# EXERCISE BRIEF
Word for word, restate the records from their first line through the line with "(841, 377) = (138, 128): brown", both ends included; omit each picture.

(MATERIAL SHOWN)

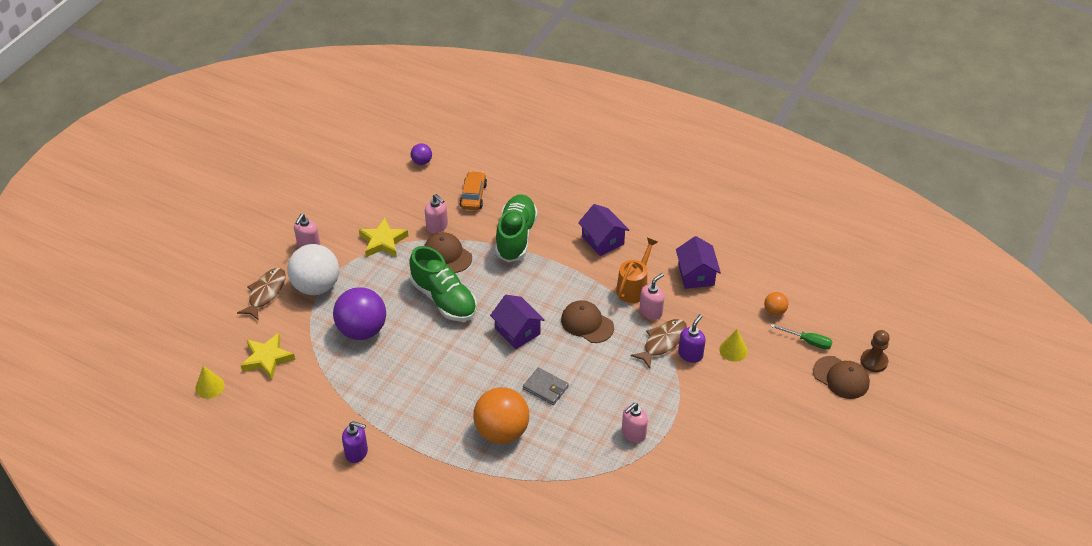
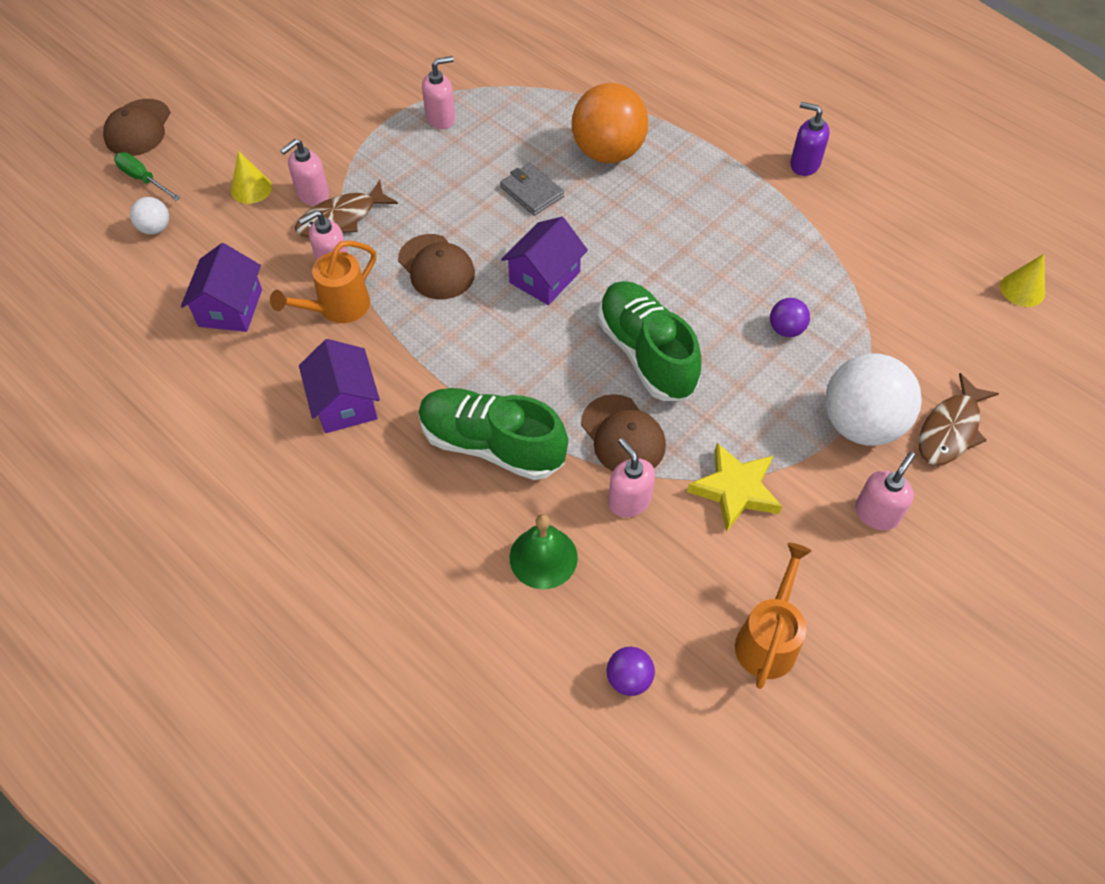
camera: 165 degrees left, 10 degrees up
(267, 359) = (937, 314): yellow star -> none
(360, 186) = (768, 638): none -> orange watering can
(362, 330) = (786, 329): purple ball -> purple ball, size x0.46
(473, 196) = (543, 557): orange car -> green bell
(516, 236) = (492, 445): green shoe -> green shoe turned 90 degrees clockwise
(517, 331) = (544, 277): purple house -> purple house turned 60 degrees clockwise
(690, 354) = (312, 195): purple soap dispenser -> pink soap dispenser
(774, 311) = (155, 228): orange ball -> white ball
(841, 377) = (138, 128): brown cap -> brown cap turned 135 degrees counterclockwise
(874, 361) = (80, 138): brown pawn -> none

(End MATERIAL SHOWN)

# RESPONSE TO THE EXERCISE
camera: 165 degrees left, 10 degrees up
(267, 359) = (937, 314): yellow star -> none
(360, 186) = (768, 638): none -> orange watering can
(362, 330) = (786, 329): purple ball -> purple ball, size x0.46
(473, 196) = (543, 557): orange car -> green bell
(516, 236) = (492, 445): green shoe -> green shoe turned 90 degrees clockwise
(517, 331) = (544, 277): purple house -> purple house turned 60 degrees clockwise
(690, 354) = (312, 195): purple soap dispenser -> pink soap dispenser
(774, 311) = (155, 228): orange ball -> white ball
(841, 377) = (138, 128): brown cap -> brown cap turned 135 degrees counterclockwise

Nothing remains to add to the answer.